| About this exercise |
From the records below, transcribe exactly the lines that begin at the line with "(342, 83) = (284, 205): pink" and end at the line with "(671, 457) = (354, 556): green", both included.

| Excerpted data |
========

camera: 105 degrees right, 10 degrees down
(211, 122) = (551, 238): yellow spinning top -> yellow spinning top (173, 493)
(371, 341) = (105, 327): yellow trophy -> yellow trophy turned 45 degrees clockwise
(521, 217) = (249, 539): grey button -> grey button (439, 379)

========

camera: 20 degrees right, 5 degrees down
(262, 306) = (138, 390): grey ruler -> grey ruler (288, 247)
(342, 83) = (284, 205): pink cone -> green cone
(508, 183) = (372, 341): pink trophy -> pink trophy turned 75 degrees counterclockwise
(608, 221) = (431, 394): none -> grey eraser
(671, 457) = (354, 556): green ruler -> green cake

========

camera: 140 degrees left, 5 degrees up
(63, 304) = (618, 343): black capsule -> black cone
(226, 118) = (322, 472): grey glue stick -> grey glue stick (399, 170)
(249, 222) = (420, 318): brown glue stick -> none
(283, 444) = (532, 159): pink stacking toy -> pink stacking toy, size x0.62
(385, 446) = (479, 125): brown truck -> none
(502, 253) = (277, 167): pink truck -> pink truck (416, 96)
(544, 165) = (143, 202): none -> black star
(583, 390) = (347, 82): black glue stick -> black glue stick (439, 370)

========

| Response to the exercise |
(342, 83) = (284, 205): pink cone -> green cone
(508, 183) = (372, 341): pink trophy -> pink trophy turned 75 degrees counterclockwise
(608, 221) = (431, 394): none -> grey eraser
(671, 457) = (354, 556): green ruler -> green cake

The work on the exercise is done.